What you are asked to do: A picture-free, exact transcript of the entries below is required.

Object correspondence data:
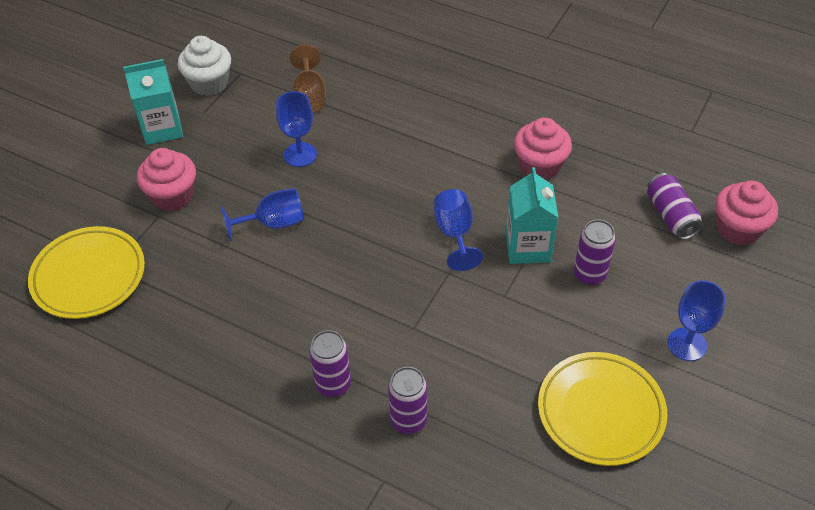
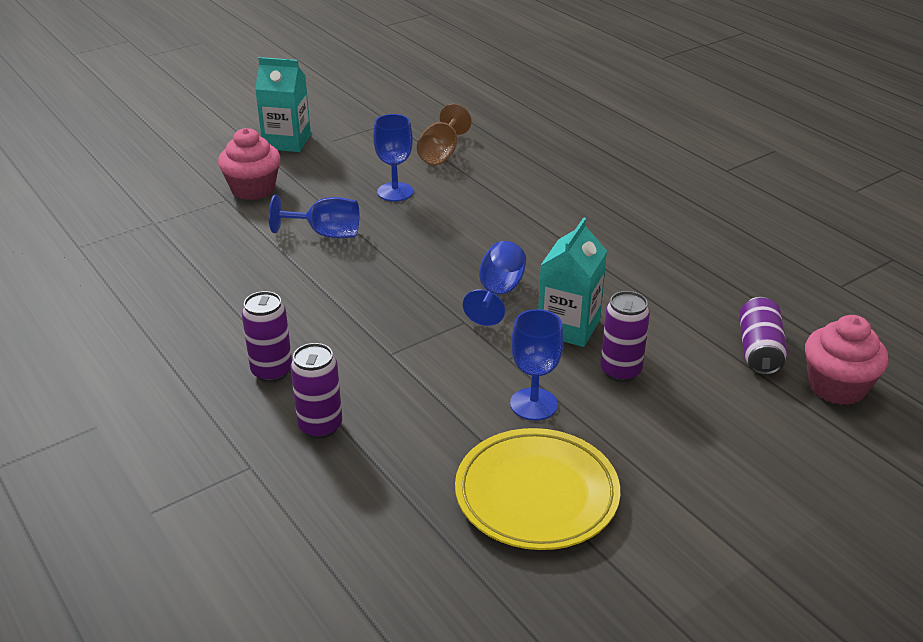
camera: 25 degrees right, 15 degrees down
yellow plate [28,226,145,319] -> none
white cupcake [178,36,231,96] -> none
pink cupcake [514,117,572,180] -> none
blue goblet [668,280,726,361] -> blue goblet moved to [510,309,564,421]

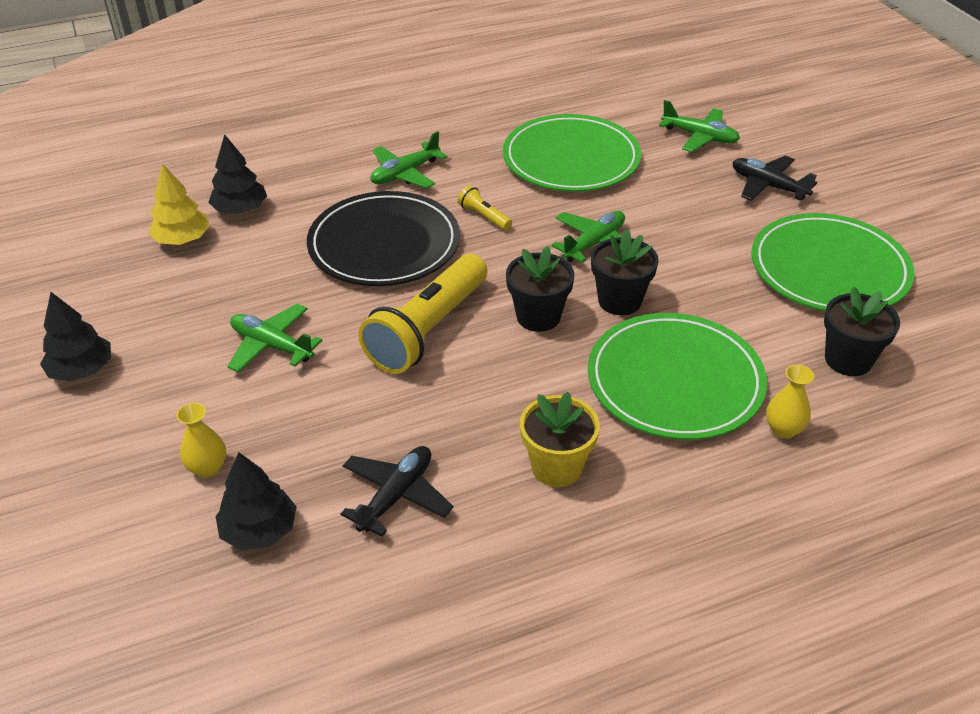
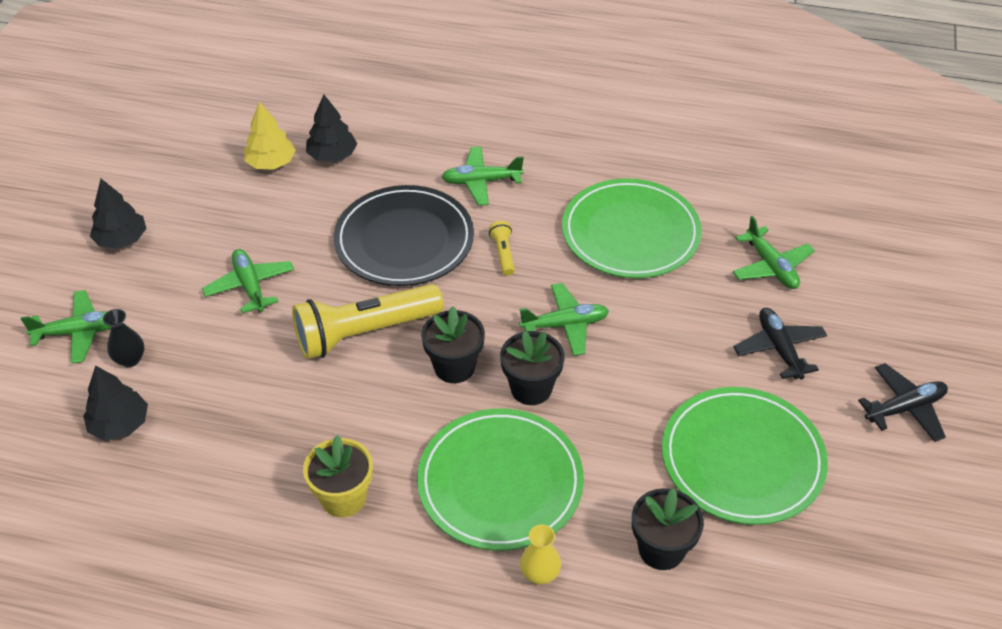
camera: 35 degrees right, 5 degrees up
yellow vase [176,403,226,478] -> black vase [103,309,144,367]
black plane [341,446,453,537] -> black plane moved to [858,363,948,442]
none -> green plane [21,290,111,364]

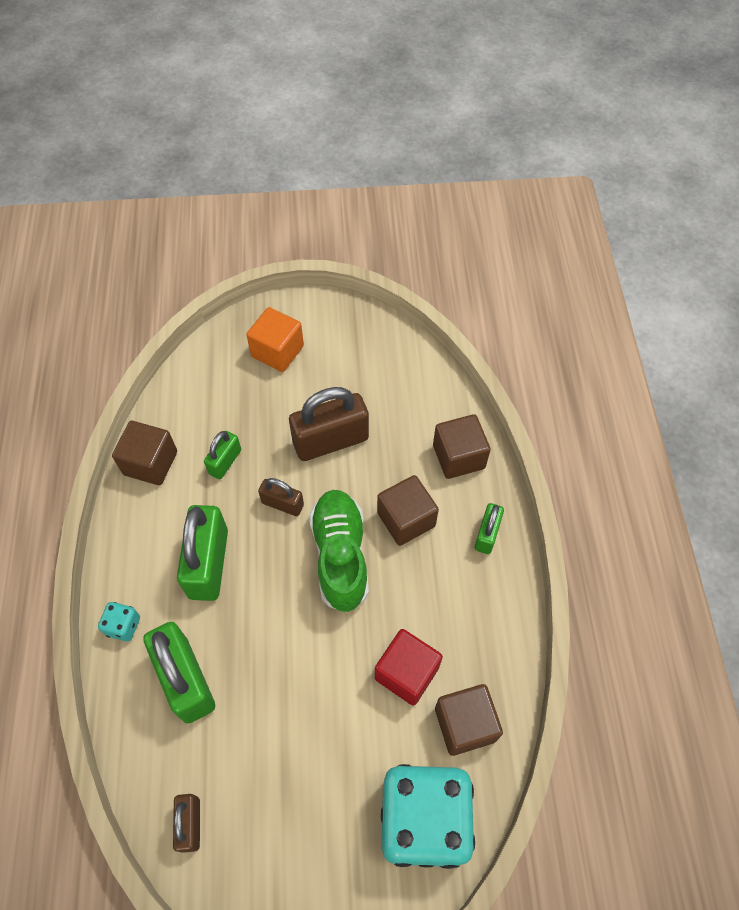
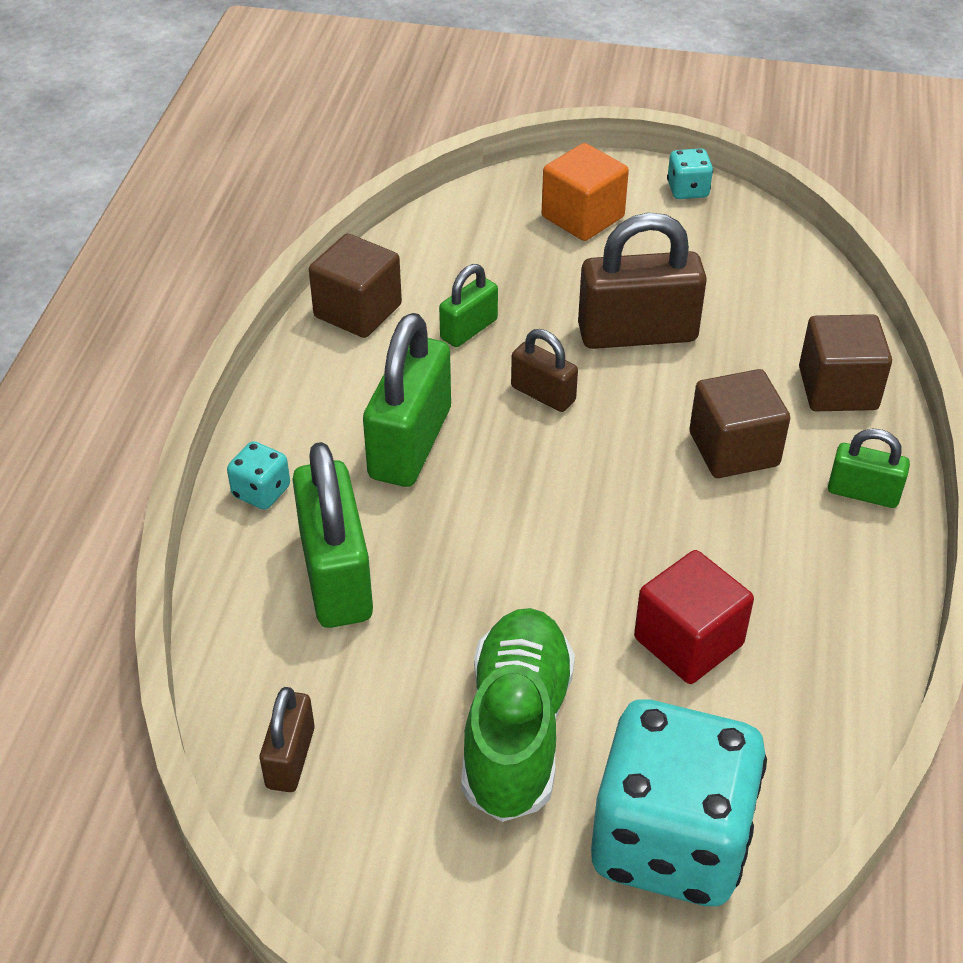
camera: 15 degrees right, 15 degrees down
green shoe [309,490,369,613] -> green shoe moved to [461,608,575,822]
brown cube [435,684,503,756] -> none
green padlock [475,503,504,554] -> green padlock turned 75 degrees clockwise [828,429,910,508]
none -> turquoise dice [667,148,713,199]

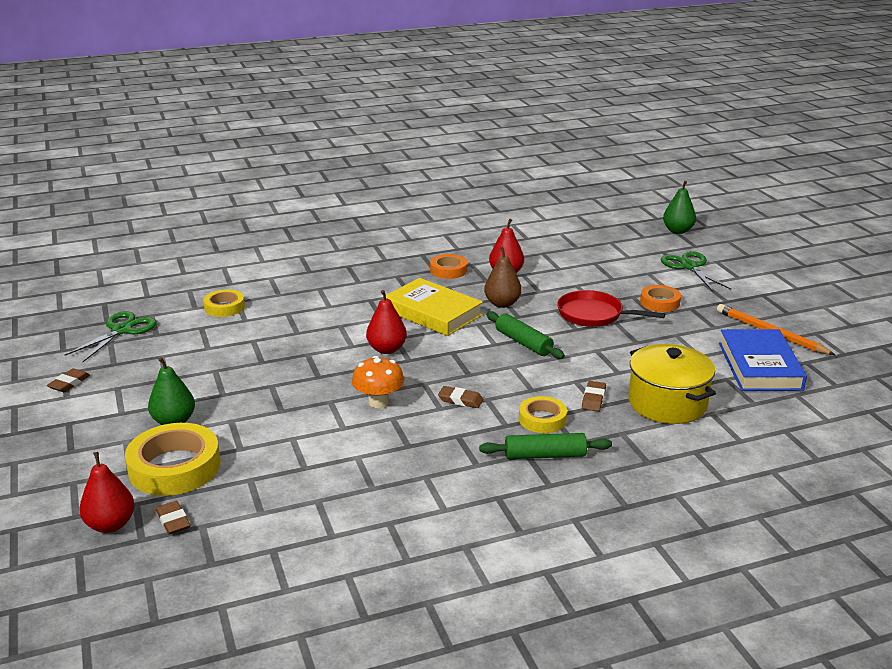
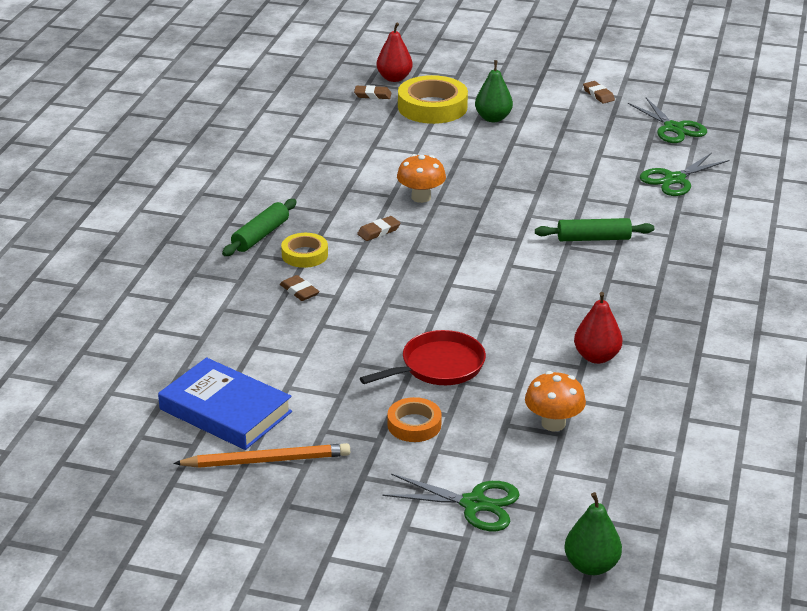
camera: 125 degrees right, 5 degrees up
yellow tape [203,289,245,317] -> green scissors [640,153,729,196]
red pear [366,290,407,354] -> none
yellow book [383,278,483,336] -> none
orange tape [430,254,467,279] -> none
brown pear [484,247,522,308] -> none
green rolling pin [486,311,565,359] -> green rolling pin moved to [535,218,654,241]
yellow pot [629,344,716,424] -> none
none -> orange mushroom [525,371,586,431]

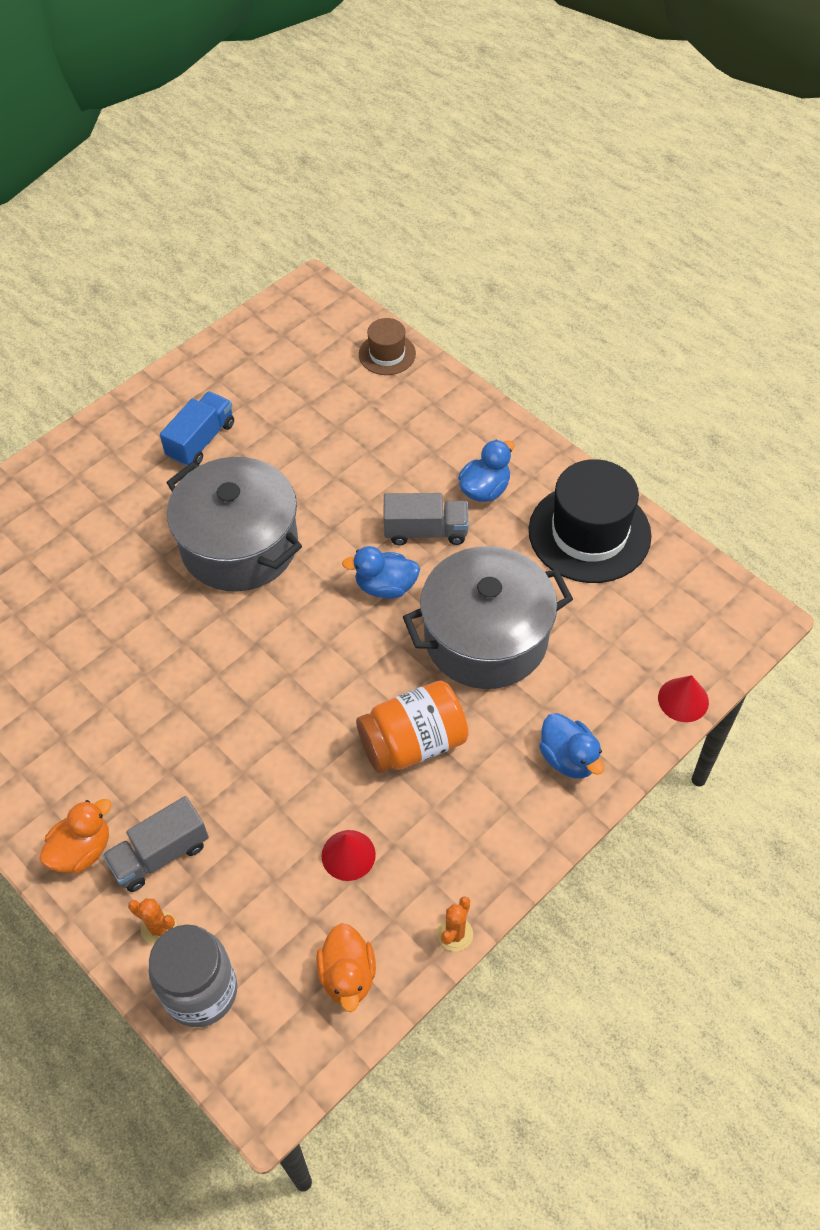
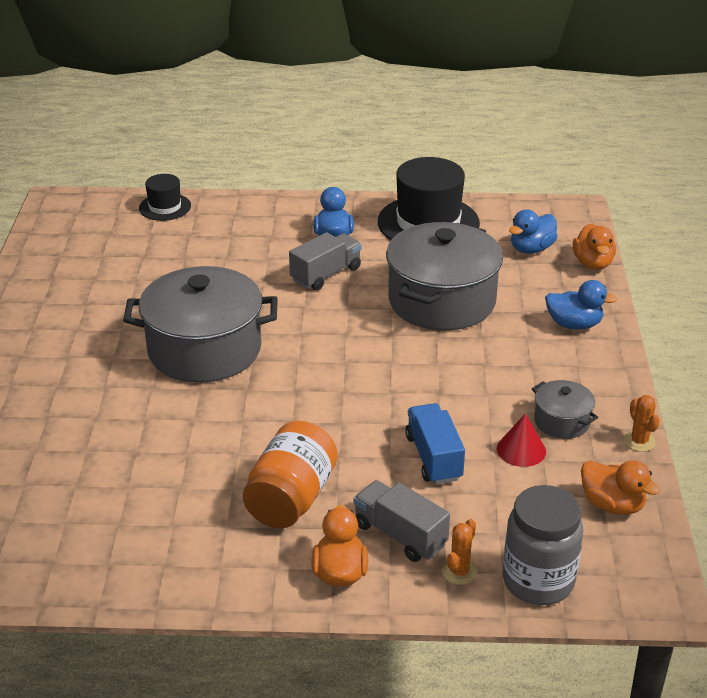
camera: 45 degrees left, 20 degrees down
grey truck [103,796,209,892] -> grey truck turned 120 degrees clockwise [354,480,450,562]
orange cactus [128,898,177,945] -> orange cactus turned 45 degrees counterclockwise [442,519,477,585]
blue truck [160,391,234,467] -> blue truck moved to [405,403,465,484]
blue duck [342,546,420,599] -> blue duck moved to [509,210,558,254]
orange jar [356,681,469,774] -> orange jar moved to [243,421,338,528]
brown hat [359,318,416,375] -> black hat [139,174,191,221]
red cone [658,675,709,722] -> orange duck [573,224,616,270]
none -> grey pot [532,380,598,439]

Solution:
camera: 25 degrees right, 15 degrees down
yellow plate [28,226,145,319] -> none
white cupcake [178,36,231,96] -> none
pink cupcake [514,117,572,180] -> none
blue goblet [668,280,726,361] -> blue goblet moved to [510,309,564,421]

camera: 35 degrees right, 5 degrees up
yellow vase [176,403,226,478] -> black vase [103,309,144,367]
black plane [341,446,453,537] -> black plane moved to [858,363,948,442]
none -> green plane [21,290,111,364]

camera: 15 degrees right, 15 degrees down
green shoe [309,490,369,613] -> green shoe moved to [461,608,575,822]
brown cube [435,684,503,756] -> none
green padlock [475,503,504,554] -> green padlock turned 75 degrees clockwise [828,429,910,508]
none -> turquoise dice [667,148,713,199]

camera: 125 degrees right, 5 degrees up
yellow tape [203,289,245,317] -> green scissors [640,153,729,196]
red pear [366,290,407,354] -> none
yellow book [383,278,483,336] -> none
orange tape [430,254,467,279] -> none
brown pear [484,247,522,308] -> none
green rolling pin [486,311,565,359] -> green rolling pin moved to [535,218,654,241]
yellow pot [629,344,716,424] -> none
none -> orange mushroom [525,371,586,431]

camera: 45 degrees left, 20 degrees down
grey truck [103,796,209,892] -> grey truck turned 120 degrees clockwise [354,480,450,562]
orange cactus [128,898,177,945] -> orange cactus turned 45 degrees counterclockwise [442,519,477,585]
blue truck [160,391,234,467] -> blue truck moved to [405,403,465,484]
blue duck [342,546,420,599] -> blue duck moved to [509,210,558,254]
orange jar [356,681,469,774] -> orange jar moved to [243,421,338,528]
brown hat [359,318,416,375] -> black hat [139,174,191,221]
red cone [658,675,709,722] -> orange duck [573,224,616,270]
none -> grey pot [532,380,598,439]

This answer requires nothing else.